::: DATA LISTING :::

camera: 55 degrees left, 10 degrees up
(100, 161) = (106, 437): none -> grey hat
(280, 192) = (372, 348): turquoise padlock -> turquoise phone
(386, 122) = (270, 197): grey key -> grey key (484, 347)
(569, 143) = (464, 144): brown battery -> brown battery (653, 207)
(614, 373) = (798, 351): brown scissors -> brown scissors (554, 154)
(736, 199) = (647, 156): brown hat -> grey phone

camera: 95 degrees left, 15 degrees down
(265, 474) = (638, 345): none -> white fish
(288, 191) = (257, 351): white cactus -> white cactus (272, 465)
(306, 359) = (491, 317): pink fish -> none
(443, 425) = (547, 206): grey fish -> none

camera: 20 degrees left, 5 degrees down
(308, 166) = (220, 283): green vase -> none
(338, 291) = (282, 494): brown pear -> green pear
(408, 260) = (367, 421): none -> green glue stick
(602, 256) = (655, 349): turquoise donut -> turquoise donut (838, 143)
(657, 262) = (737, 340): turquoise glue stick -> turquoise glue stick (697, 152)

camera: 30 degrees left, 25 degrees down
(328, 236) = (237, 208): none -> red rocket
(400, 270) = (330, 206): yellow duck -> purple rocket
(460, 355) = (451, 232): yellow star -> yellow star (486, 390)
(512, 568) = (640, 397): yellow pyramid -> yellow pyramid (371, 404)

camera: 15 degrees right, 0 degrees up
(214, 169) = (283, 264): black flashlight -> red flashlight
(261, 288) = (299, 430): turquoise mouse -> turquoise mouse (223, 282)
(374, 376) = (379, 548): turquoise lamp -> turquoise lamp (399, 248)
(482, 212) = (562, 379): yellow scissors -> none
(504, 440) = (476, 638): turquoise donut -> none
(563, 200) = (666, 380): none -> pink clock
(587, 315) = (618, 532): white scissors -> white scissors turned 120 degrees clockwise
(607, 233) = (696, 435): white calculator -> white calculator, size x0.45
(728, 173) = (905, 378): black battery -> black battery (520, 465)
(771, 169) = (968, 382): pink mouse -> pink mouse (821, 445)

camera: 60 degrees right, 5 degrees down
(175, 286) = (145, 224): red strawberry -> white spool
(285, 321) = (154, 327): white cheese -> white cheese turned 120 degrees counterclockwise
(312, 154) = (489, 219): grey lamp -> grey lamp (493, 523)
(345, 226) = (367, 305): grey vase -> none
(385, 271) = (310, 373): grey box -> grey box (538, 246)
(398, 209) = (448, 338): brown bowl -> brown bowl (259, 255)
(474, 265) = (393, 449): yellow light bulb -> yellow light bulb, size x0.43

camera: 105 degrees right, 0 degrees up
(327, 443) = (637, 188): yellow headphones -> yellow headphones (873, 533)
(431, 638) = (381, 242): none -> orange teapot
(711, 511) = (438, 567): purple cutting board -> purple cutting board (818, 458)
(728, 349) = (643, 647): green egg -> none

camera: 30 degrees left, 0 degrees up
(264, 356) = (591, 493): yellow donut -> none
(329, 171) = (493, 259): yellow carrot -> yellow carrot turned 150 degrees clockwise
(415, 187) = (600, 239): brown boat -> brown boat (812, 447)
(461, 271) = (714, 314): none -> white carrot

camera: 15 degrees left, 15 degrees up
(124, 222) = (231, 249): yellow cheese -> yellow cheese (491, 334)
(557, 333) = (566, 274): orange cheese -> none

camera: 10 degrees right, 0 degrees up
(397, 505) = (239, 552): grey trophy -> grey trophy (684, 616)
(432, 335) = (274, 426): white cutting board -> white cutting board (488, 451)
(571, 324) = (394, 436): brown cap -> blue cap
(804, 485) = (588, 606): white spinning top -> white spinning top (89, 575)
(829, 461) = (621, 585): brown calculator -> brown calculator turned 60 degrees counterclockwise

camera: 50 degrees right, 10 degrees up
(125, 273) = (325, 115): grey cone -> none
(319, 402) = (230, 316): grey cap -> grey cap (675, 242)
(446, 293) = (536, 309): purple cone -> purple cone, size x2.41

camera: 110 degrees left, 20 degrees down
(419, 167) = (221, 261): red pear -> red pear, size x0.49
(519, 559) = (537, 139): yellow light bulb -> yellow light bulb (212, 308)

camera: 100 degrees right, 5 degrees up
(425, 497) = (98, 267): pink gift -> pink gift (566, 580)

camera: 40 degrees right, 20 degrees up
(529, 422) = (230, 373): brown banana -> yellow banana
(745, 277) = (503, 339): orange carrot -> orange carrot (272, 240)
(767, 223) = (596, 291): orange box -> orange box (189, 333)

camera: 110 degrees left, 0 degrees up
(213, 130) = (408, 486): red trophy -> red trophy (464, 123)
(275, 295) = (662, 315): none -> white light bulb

:::

• [EXERCISE BRIEF] Look for the string "lamp" in the records, and copy every line where it is found.

• [YOUR RESPONSE]
(374, 376) = (379, 548): turquoise lamp -> turquoise lamp (399, 248)
(312, 154) = (489, 219): grey lamp -> grey lamp (493, 523)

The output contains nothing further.